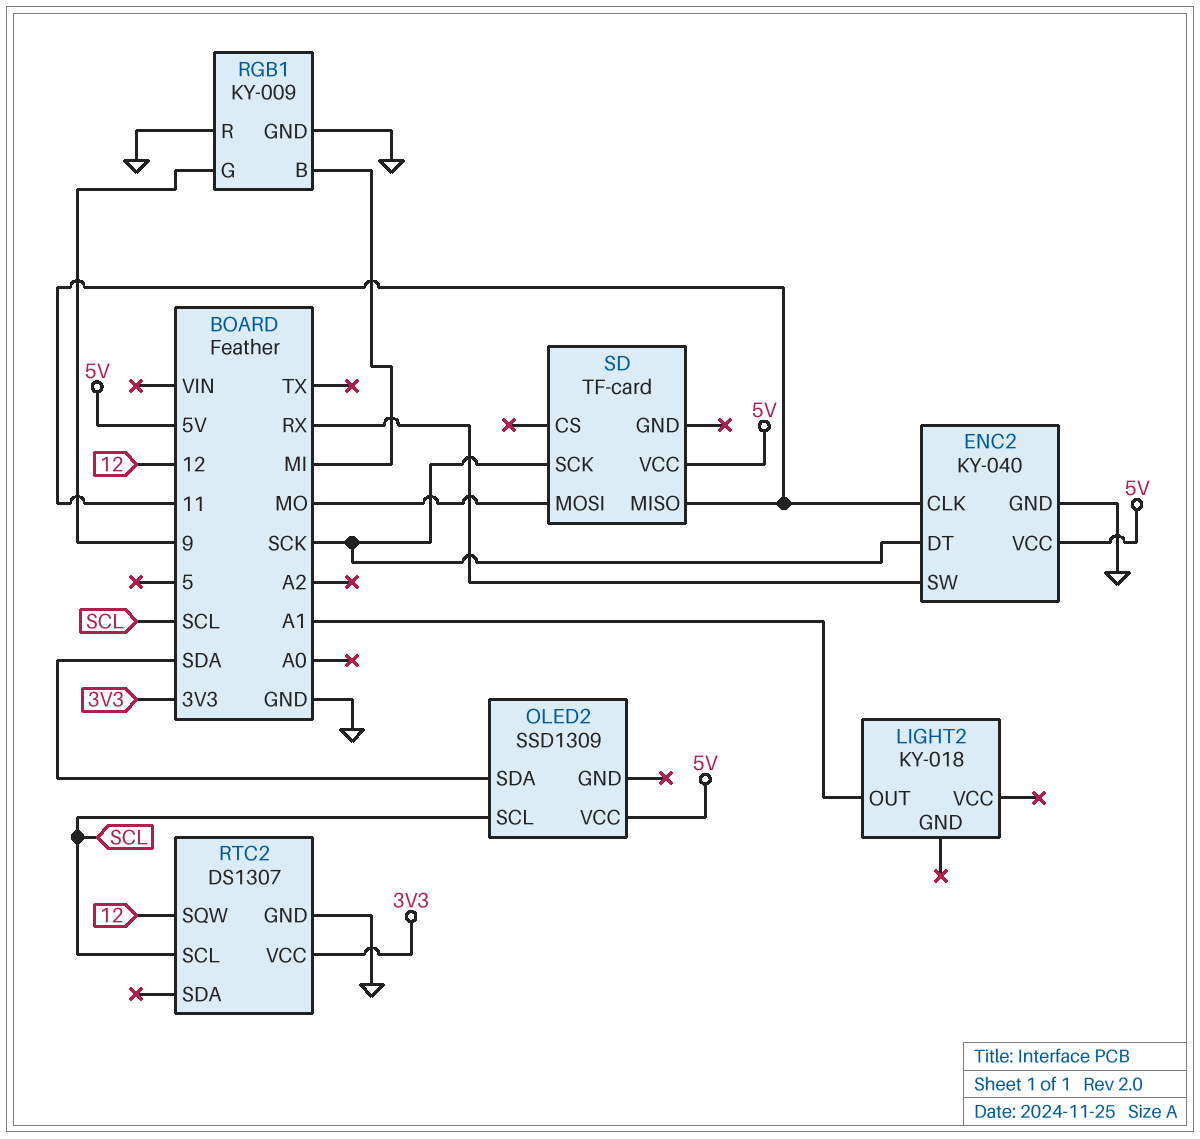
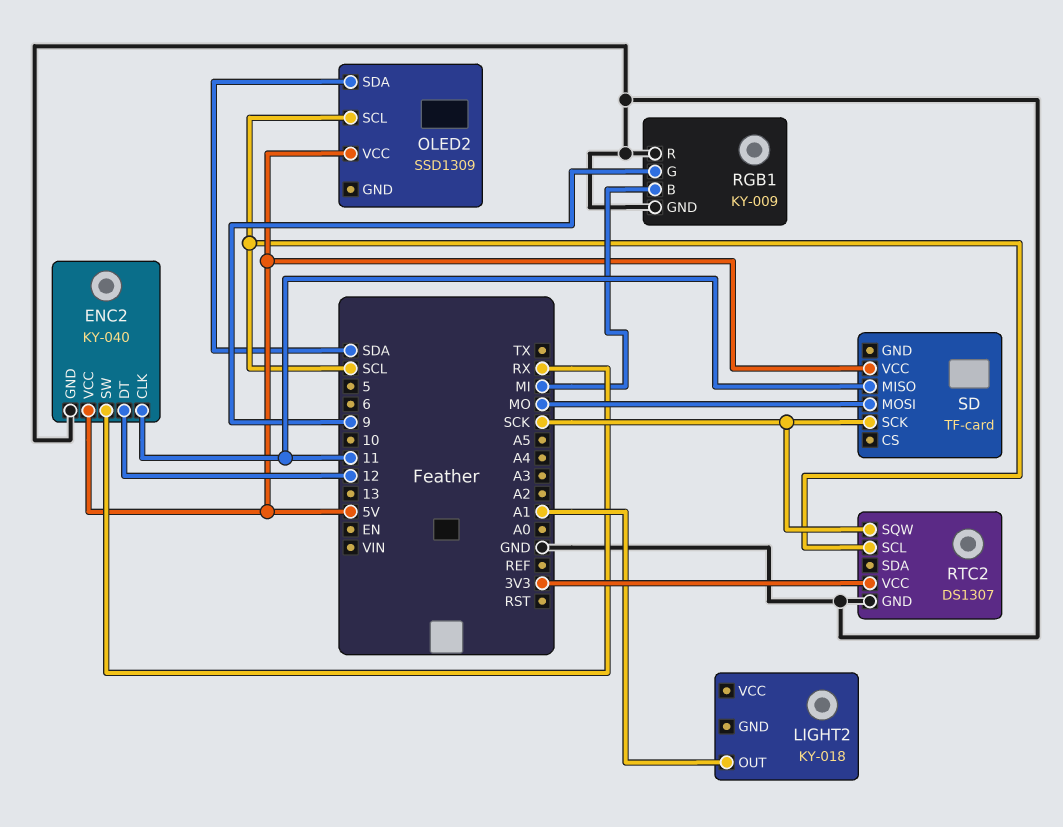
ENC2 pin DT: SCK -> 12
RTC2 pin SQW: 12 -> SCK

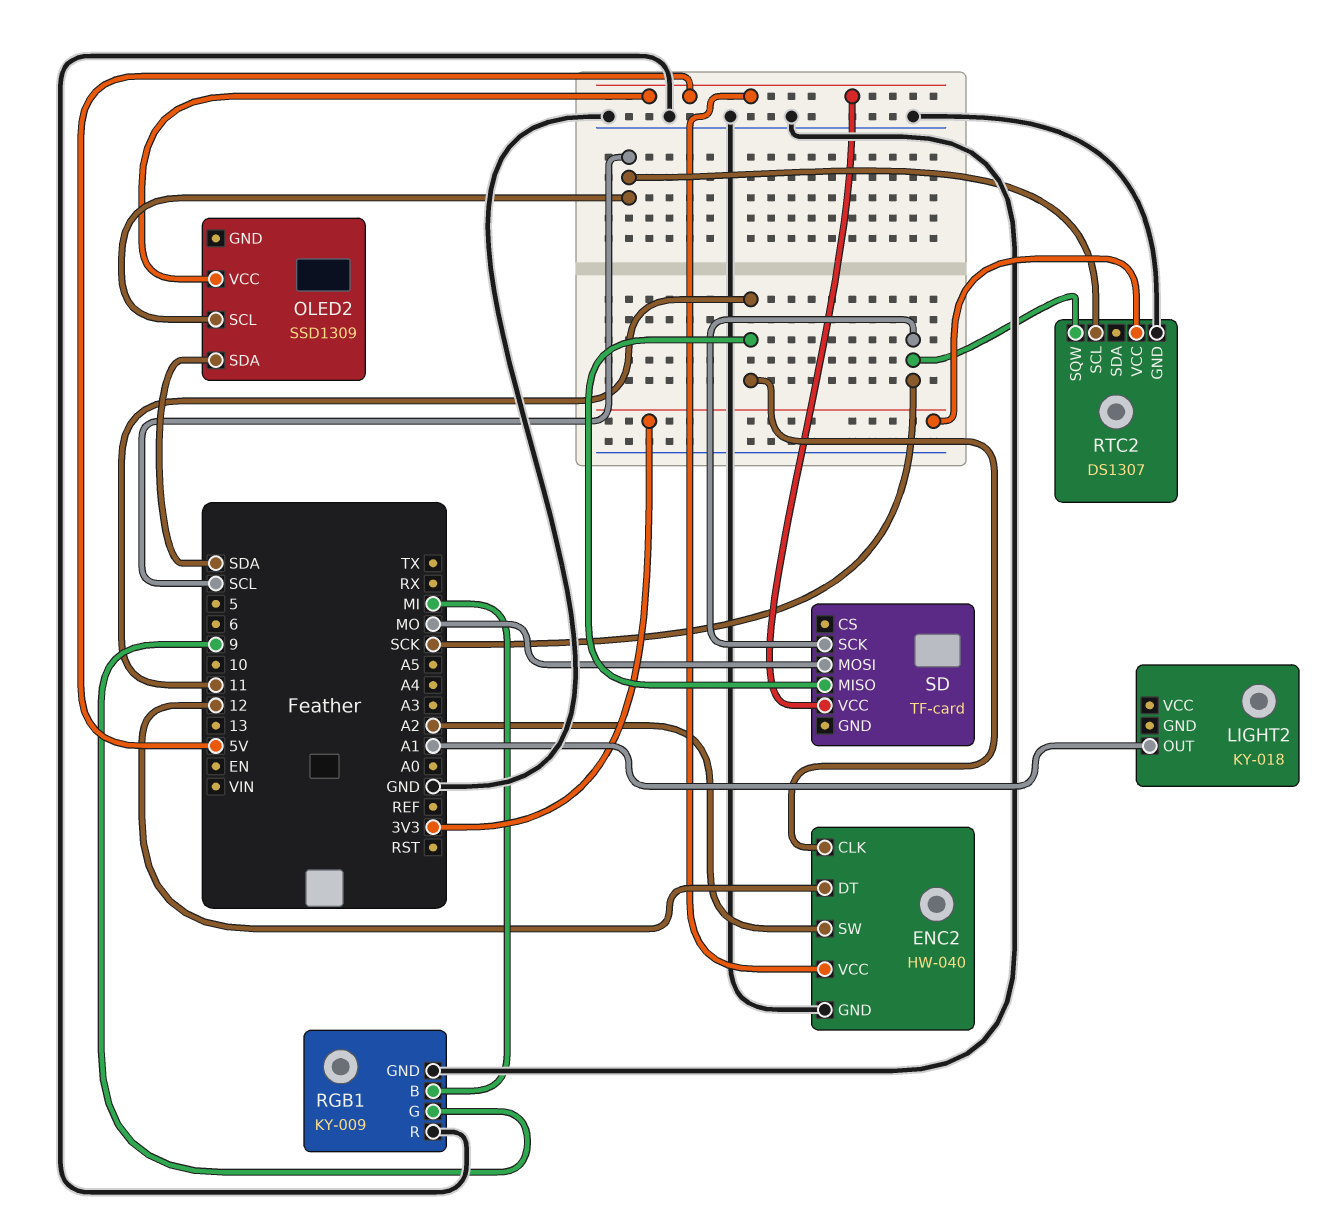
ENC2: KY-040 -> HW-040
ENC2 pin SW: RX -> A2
------
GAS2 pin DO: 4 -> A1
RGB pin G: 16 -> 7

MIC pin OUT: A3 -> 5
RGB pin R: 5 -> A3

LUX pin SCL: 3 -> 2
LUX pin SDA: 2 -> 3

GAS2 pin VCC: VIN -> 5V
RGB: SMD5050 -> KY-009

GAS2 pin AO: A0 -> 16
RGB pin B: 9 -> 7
------
Everything from the line containing "RGB pin G: 16 -> 7" through the line containing "RGB pin B: 9 -> 7" in the material above should be retyped exactly, both ends included, and nothing more.

RGB pin G: 16 -> 7

MIC pin OUT: A3 -> 5
RGB pin R: 5 -> A3

LUX pin SCL: 3 -> 2
LUX pin SDA: 2 -> 3

GAS2 pin VCC: VIN -> 5V
RGB: SMD5050 -> KY-009

GAS2 pin AO: A0 -> 16
RGB pin B: 9 -> 7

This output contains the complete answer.